▶ **Available records**
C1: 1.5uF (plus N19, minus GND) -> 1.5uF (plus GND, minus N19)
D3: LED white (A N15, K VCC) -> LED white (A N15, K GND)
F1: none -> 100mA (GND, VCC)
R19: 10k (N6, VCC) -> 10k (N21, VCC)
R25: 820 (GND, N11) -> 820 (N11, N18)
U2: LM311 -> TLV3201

---

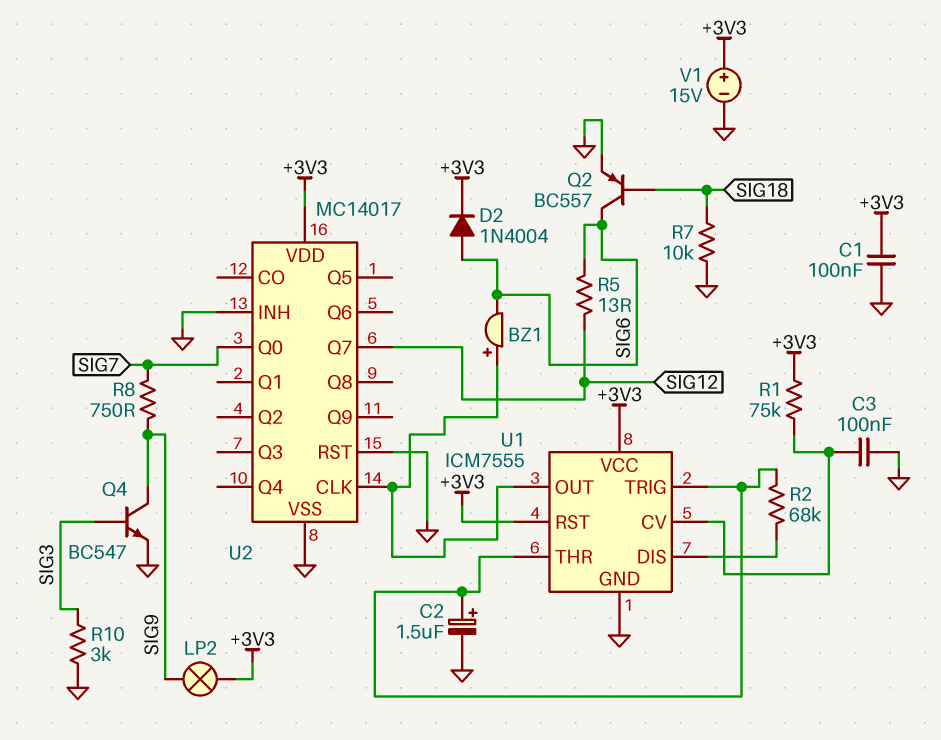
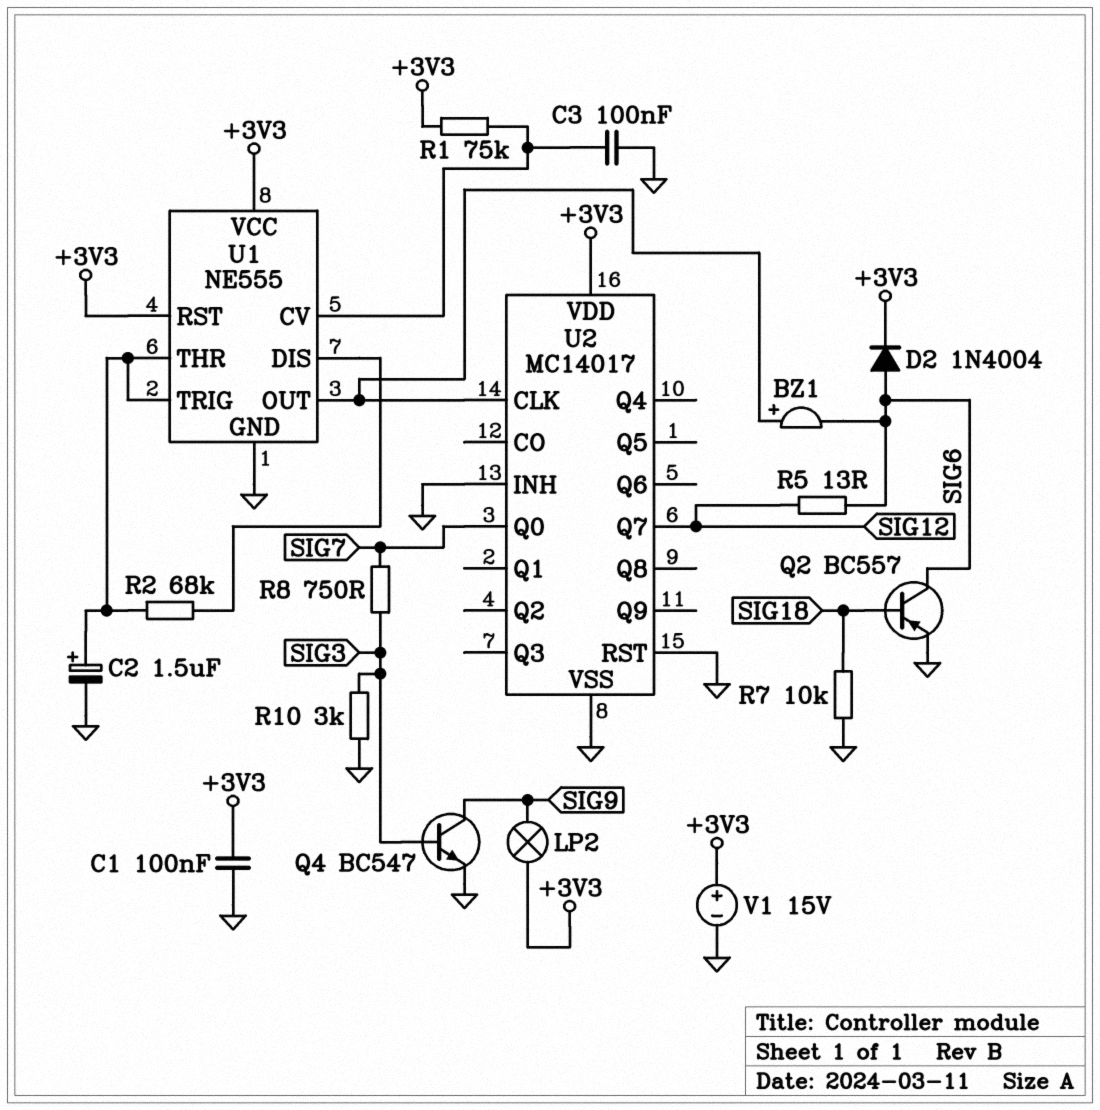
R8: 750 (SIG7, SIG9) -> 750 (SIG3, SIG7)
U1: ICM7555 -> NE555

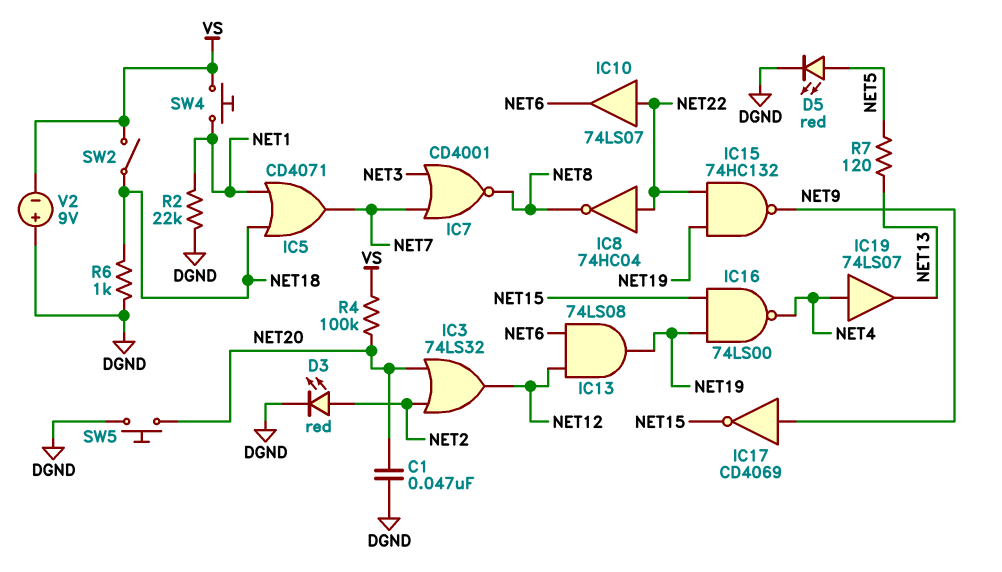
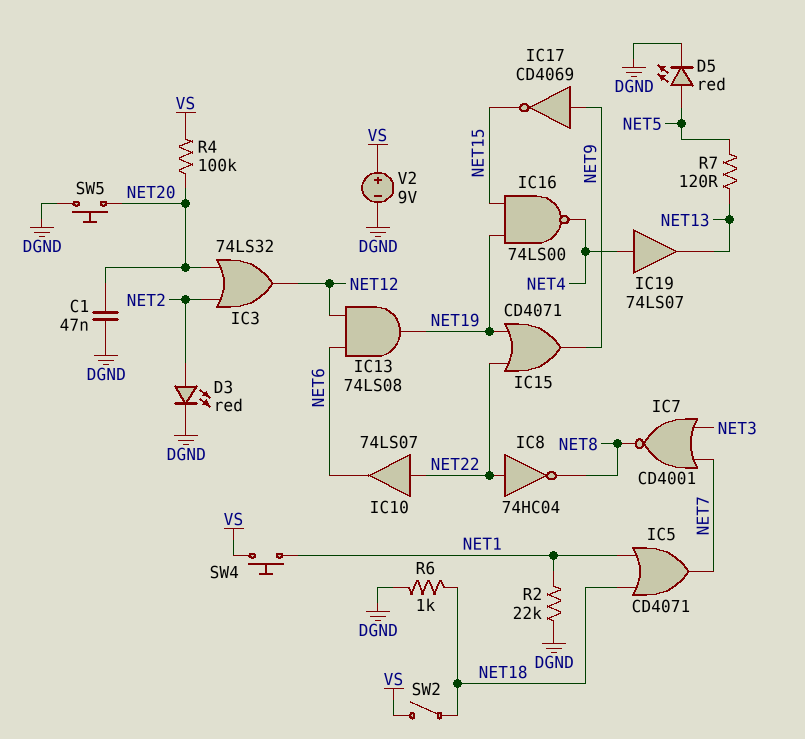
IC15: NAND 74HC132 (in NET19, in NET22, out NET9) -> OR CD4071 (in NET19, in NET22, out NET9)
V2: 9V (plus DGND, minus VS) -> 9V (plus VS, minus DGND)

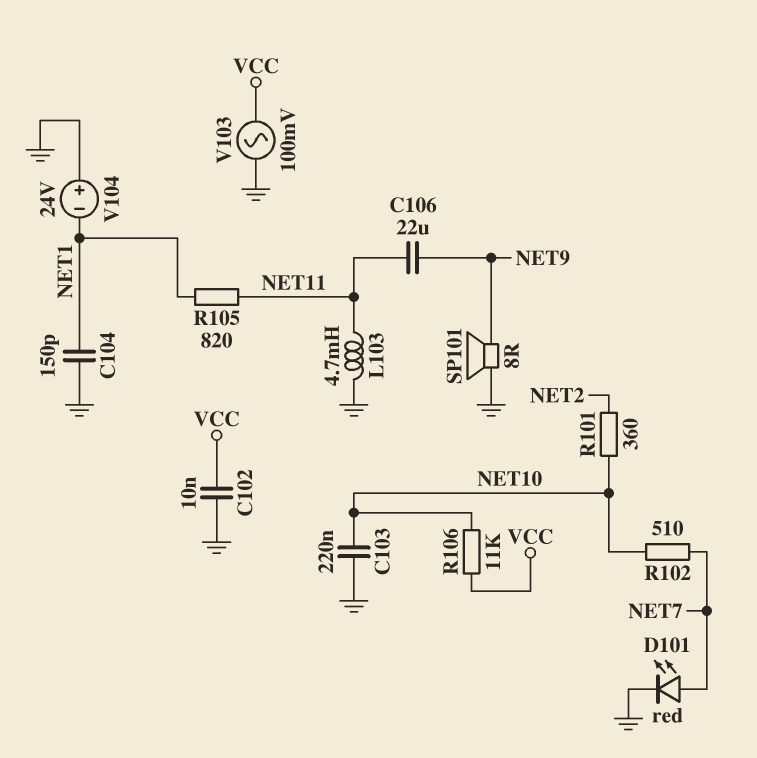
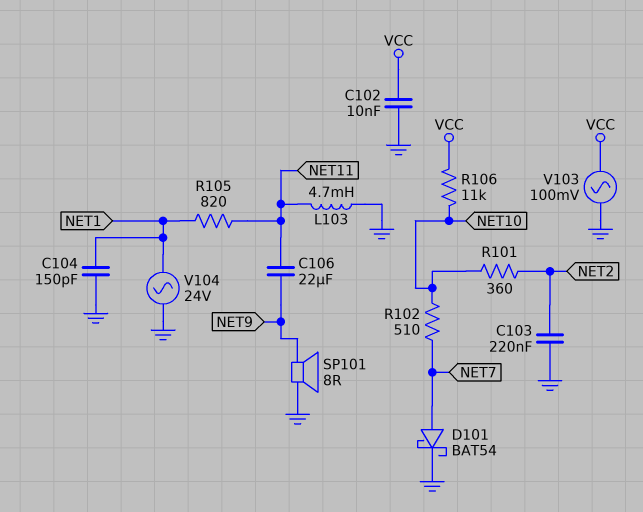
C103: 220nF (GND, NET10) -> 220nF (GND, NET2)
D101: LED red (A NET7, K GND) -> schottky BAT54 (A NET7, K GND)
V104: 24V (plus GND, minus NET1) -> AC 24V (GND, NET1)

▶ **Activity**
Within the data above, how many lines include the string "plus"? Answer with the number by itself.

▶ **Output of the task**
3